Look at the entries below and reproduce them exactly.

(Saved data entries)
- Opening Delimiter -

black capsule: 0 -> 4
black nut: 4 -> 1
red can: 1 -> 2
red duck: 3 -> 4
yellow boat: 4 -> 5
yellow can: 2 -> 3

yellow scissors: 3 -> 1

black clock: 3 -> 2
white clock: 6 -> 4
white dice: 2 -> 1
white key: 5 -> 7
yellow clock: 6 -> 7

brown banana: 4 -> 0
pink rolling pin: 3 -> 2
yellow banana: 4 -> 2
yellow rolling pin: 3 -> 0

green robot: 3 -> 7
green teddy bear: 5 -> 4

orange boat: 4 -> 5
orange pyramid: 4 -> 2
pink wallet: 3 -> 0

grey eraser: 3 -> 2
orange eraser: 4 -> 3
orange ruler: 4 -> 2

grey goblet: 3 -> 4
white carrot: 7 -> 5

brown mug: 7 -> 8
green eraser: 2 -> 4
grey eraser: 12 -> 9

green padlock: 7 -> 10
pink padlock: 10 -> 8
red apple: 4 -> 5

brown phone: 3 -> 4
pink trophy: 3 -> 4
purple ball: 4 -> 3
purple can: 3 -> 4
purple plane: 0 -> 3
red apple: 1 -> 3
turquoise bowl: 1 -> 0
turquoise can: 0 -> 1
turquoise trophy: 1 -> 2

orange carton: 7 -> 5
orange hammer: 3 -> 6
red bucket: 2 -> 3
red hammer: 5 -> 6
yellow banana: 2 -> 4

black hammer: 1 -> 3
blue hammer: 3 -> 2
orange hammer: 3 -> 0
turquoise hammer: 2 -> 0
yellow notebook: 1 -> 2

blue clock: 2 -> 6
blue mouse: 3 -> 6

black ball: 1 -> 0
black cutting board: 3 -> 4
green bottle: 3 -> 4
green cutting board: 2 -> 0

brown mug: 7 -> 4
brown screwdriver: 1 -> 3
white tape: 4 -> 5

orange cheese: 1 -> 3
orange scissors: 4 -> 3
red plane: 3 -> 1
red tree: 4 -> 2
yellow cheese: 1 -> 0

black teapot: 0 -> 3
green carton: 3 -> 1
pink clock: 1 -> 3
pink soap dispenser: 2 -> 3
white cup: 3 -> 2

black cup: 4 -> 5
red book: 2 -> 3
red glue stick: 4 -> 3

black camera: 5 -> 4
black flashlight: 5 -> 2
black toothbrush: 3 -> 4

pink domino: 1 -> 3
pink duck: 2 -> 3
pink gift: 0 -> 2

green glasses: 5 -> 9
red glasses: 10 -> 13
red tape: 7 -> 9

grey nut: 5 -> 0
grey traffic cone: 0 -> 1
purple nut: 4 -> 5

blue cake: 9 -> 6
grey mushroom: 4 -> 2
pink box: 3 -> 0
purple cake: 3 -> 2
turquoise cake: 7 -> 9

- Closing Delimiter -

**Output of the task:**
black capsule: 0 -> 4
black nut: 4 -> 1
red can: 1 -> 2
red duck: 3 -> 4
yellow boat: 4 -> 5
yellow can: 2 -> 3

yellow scissors: 3 -> 1

black clock: 3 -> 2
white clock: 6 -> 4
white dice: 2 -> 1
white key: 5 -> 7
yellow clock: 6 -> 7

brown banana: 4 -> 0
pink rolling pin: 3 -> 2
yellow banana: 4 -> 2
yellow rolling pin: 3 -> 0

green robot: 3 -> 7
green teddy bear: 5 -> 4

orange boat: 4 -> 5
orange pyramid: 4 -> 2
pink wallet: 3 -> 0

grey eraser: 3 -> 2
orange eraser: 4 -> 3
orange ruler: 4 -> 2

grey goblet: 3 -> 4
white carrot: 7 -> 5

brown mug: 7 -> 8
green eraser: 2 -> 4
grey eraser: 12 -> 9

green padlock: 7 -> 10
pink padlock: 10 -> 8
red apple: 4 -> 5

brown phone: 3 -> 4
pink trophy: 3 -> 4
purple ball: 4 -> 3
purple can: 3 -> 4
purple plane: 0 -> 3
red apple: 1 -> 3
turquoise bowl: 1 -> 0
turquoise can: 0 -> 1
turquoise trophy: 1 -> 2

orange carton: 7 -> 5
orange hammer: 3 -> 6
red bucket: 2 -> 3
red hammer: 5 -> 6
yellow banana: 2 -> 4

black hammer: 1 -> 3
blue hammer: 3 -> 2
orange hammer: 3 -> 0
turquoise hammer: 2 -> 0
yellow notebook: 1 -> 2

blue clock: 2 -> 6
blue mouse: 3 -> 6

black ball: 1 -> 0
black cutting board: 3 -> 4
green bottle: 3 -> 4
green cutting board: 2 -> 0

brown mug: 7 -> 4
brown screwdriver: 1 -> 3
white tape: 4 -> 5

orange cheese: 1 -> 3
orange scissors: 4 -> 3
red plane: 3 -> 1
red tree: 4 -> 2
yellow cheese: 1 -> 0

black teapot: 0 -> 3
green carton: 3 -> 1
pink clock: 1 -> 3
pink soap dispenser: 2 -> 3
white cup: 3 -> 2

black cup: 4 -> 5
red book: 2 -> 3
red glue stick: 4 -> 3

black camera: 5 -> 4
black flashlight: 5 -> 2
black toothbrush: 3 -> 4

pink domino: 1 -> 3
pink duck: 2 -> 3
pink gift: 0 -> 2

green glasses: 5 -> 9
red glasses: 10 -> 13
red tape: 7 -> 9

grey nut: 5 -> 0
grey traffic cone: 0 -> 1
purple nut: 4 -> 5

blue cake: 9 -> 6
grey mushroom: 4 -> 2
pink box: 3 -> 0
purple cake: 3 -> 2
turquoise cake: 7 -> 9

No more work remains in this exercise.